§ INSTRUCTIONS TO FOLLOW
Return the data below exactly, please, but drop the pictures.

§ RECORDS SHOWN
━━━━━━

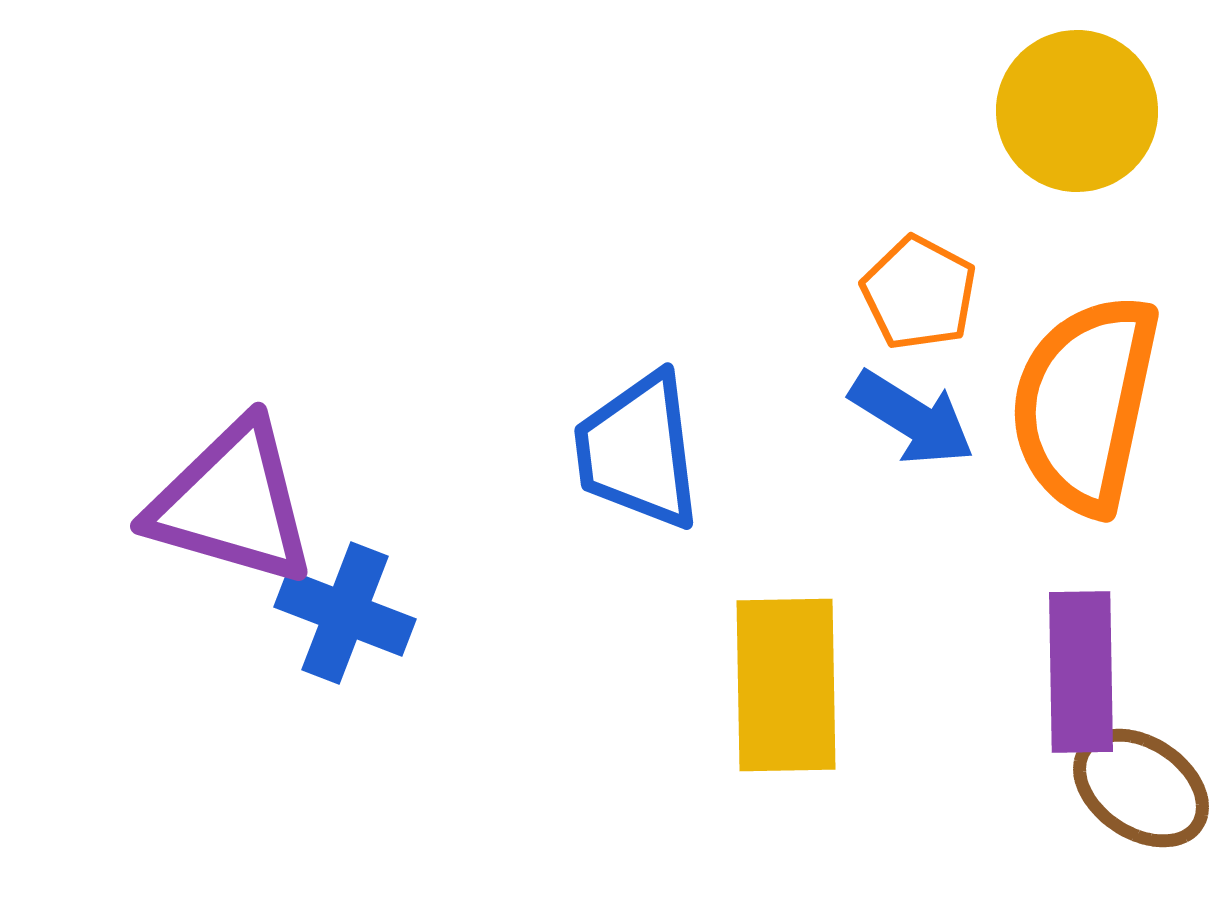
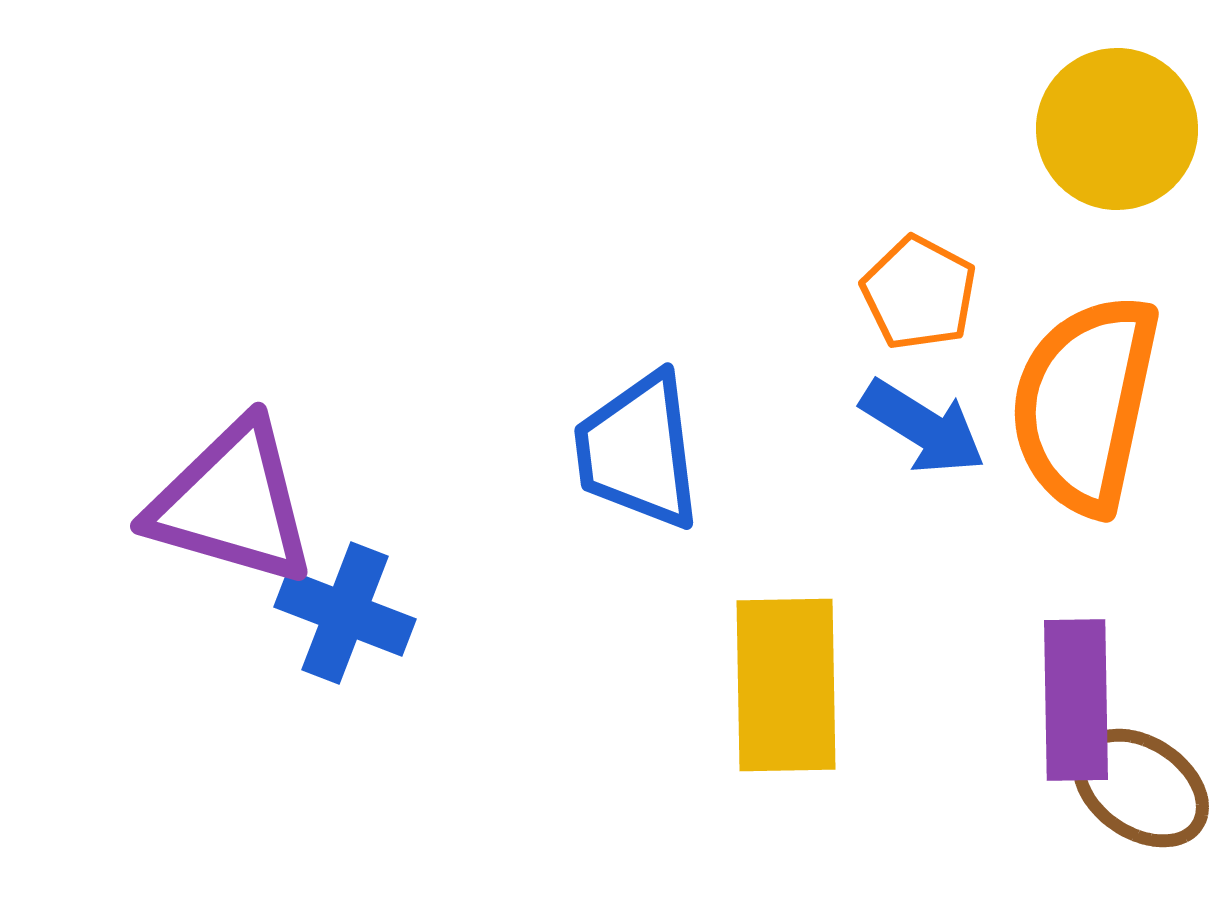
yellow circle: moved 40 px right, 18 px down
blue arrow: moved 11 px right, 9 px down
purple rectangle: moved 5 px left, 28 px down
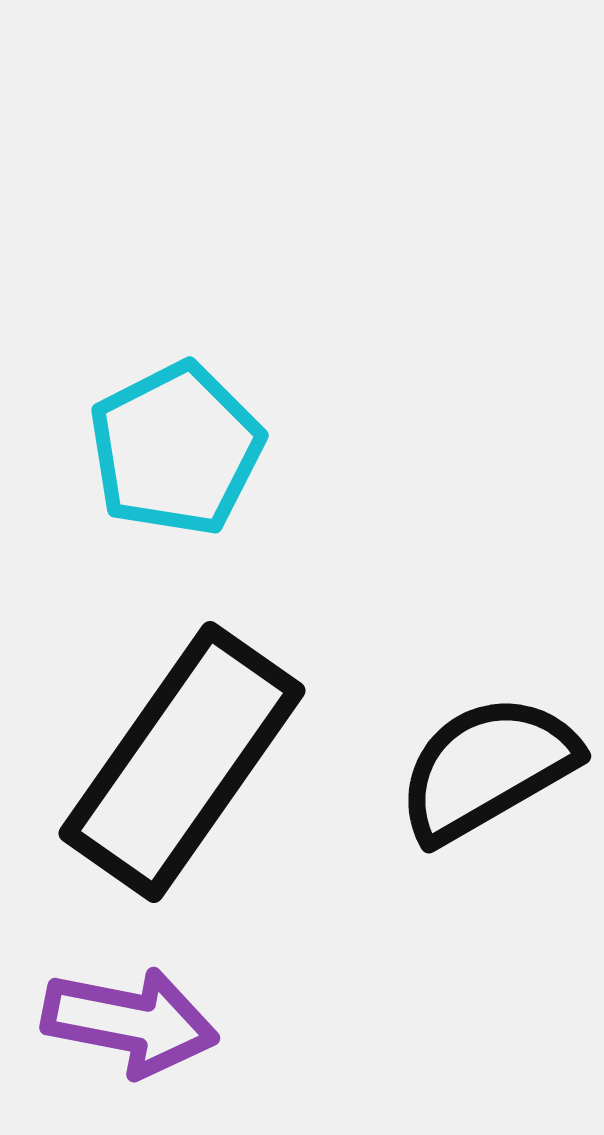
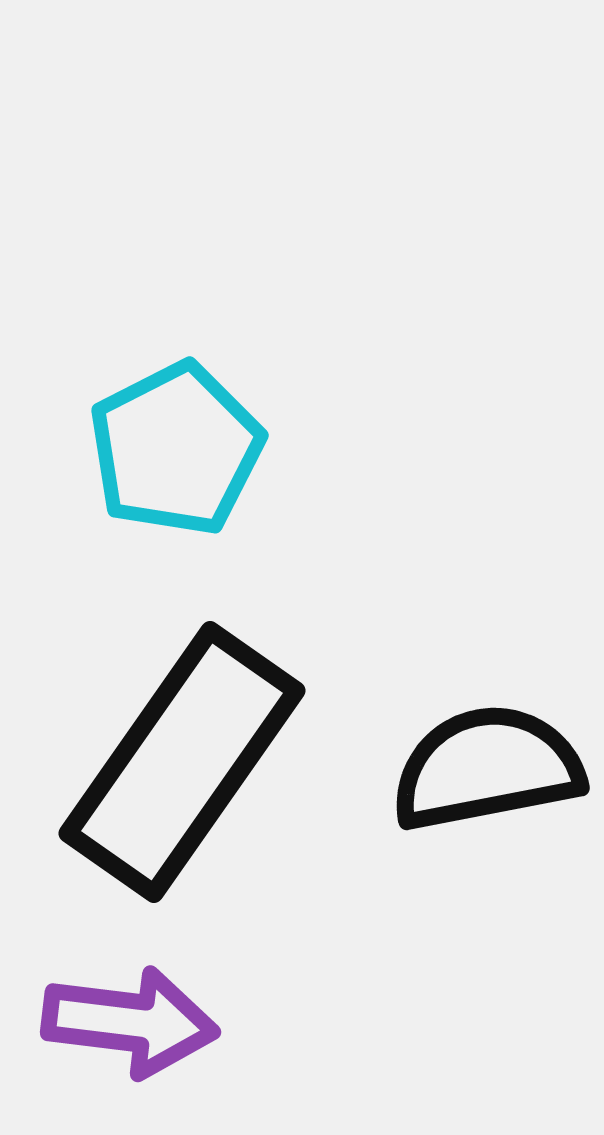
black semicircle: rotated 19 degrees clockwise
purple arrow: rotated 4 degrees counterclockwise
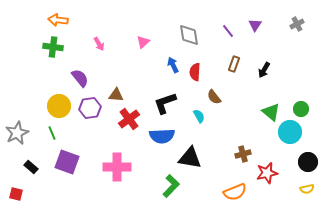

━━━━━━

§ OUTPUT BELOW
yellow circle: moved 40 px right, 18 px down
blue arrow: moved 11 px right, 9 px down
purple rectangle: moved 5 px left, 28 px down
black semicircle: rotated 19 degrees clockwise
purple arrow: rotated 4 degrees counterclockwise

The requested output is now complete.